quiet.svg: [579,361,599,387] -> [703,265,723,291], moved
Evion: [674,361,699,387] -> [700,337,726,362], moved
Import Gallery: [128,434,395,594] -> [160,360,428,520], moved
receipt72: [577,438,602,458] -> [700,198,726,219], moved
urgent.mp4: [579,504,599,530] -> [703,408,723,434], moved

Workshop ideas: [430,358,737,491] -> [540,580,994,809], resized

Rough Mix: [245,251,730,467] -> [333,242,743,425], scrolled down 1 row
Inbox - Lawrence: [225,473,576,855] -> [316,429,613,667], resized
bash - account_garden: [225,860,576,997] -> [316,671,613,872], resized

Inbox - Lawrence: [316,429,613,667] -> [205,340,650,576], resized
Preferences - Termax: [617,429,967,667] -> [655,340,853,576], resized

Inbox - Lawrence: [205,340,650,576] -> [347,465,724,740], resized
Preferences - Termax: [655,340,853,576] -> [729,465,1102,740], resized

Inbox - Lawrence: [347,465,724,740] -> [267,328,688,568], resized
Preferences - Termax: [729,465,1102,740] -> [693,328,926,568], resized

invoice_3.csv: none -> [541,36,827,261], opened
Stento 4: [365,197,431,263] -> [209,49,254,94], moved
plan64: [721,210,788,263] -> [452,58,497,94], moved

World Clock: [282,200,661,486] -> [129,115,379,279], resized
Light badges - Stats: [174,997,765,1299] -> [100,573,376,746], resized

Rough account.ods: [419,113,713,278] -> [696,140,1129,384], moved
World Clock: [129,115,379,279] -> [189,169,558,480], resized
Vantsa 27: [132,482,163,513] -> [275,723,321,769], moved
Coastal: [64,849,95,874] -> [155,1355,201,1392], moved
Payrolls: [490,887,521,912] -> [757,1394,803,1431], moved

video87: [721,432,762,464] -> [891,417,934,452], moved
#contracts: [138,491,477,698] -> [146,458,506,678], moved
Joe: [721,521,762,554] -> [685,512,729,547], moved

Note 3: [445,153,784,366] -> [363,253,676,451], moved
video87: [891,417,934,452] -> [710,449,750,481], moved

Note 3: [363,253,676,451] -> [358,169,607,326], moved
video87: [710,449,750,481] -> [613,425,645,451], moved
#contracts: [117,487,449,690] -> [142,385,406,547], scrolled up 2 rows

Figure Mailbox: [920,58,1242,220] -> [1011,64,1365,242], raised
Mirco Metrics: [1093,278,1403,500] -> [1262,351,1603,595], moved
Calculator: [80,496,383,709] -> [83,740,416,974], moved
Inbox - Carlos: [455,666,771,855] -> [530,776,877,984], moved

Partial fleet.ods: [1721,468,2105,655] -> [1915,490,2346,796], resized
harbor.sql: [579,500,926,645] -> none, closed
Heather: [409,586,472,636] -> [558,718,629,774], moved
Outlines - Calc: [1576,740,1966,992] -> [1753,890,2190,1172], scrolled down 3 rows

# # # #

• [Task statement]: Copy each line of the listing that contains "Lawrence".

• [Problem solution]:
Inbox - Lawrence: [225,473,576,855] -> [316,429,613,667], resized
Inbox - Lawrence: [316,429,613,667] -> [205,340,650,576], resized
Inbox - Lawrence: [205,340,650,576] -> [347,465,724,740], resized
Inbox - Lawrence: [347,465,724,740] -> [267,328,688,568], resized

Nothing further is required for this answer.